▶ **Task goal**
Please return every line below that contains the string "appeared".

Source material Block Start

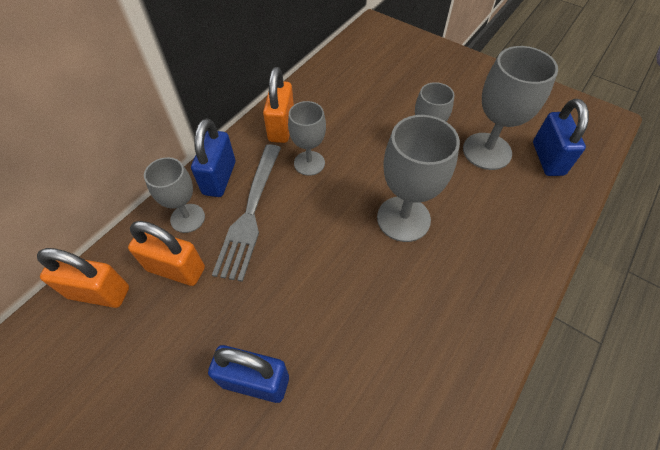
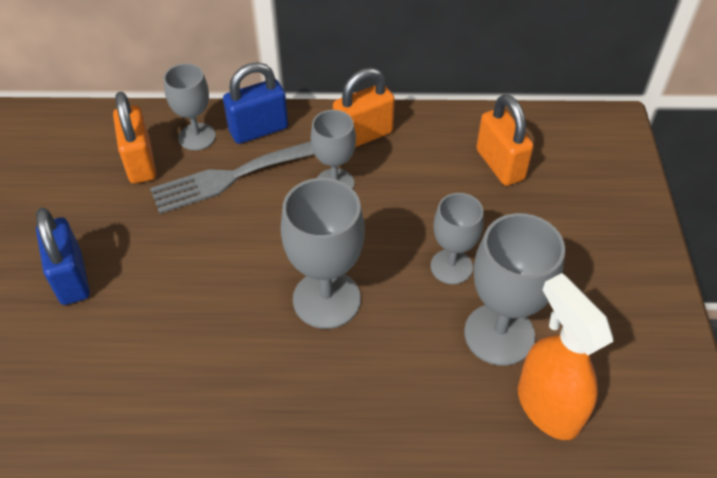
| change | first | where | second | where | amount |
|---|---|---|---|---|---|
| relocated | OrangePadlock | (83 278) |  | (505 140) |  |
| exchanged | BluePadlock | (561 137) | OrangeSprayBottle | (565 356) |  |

Source material Block End
Source material Block Start

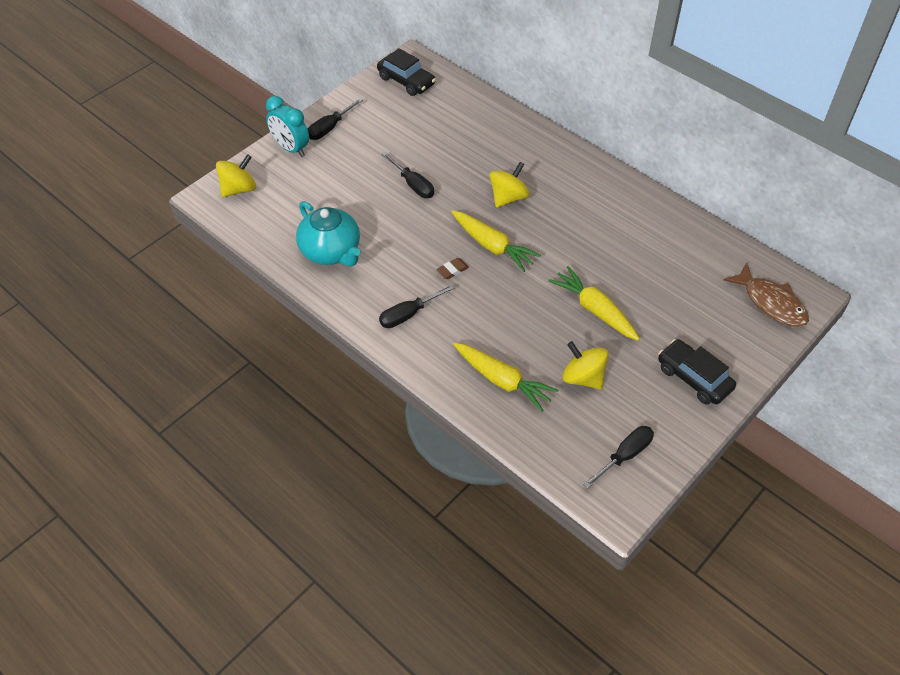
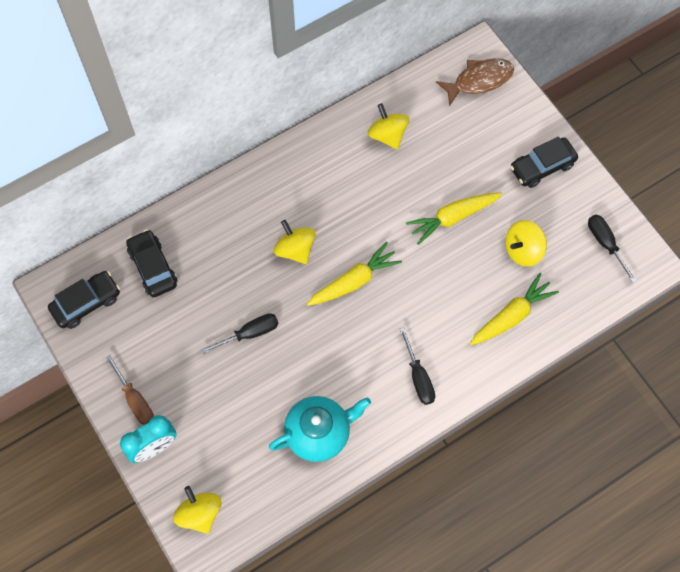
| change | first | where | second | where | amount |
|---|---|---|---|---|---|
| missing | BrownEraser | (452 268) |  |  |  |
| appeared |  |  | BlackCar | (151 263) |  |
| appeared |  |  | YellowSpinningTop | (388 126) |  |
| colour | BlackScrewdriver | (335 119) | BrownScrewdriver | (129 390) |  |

Source material Block End

▶ **Exercise result**
| appeared |  |  | BlackCar | (151 263) |  |
| appeared |  |  | YellowSpinningTop | (388 126) |  |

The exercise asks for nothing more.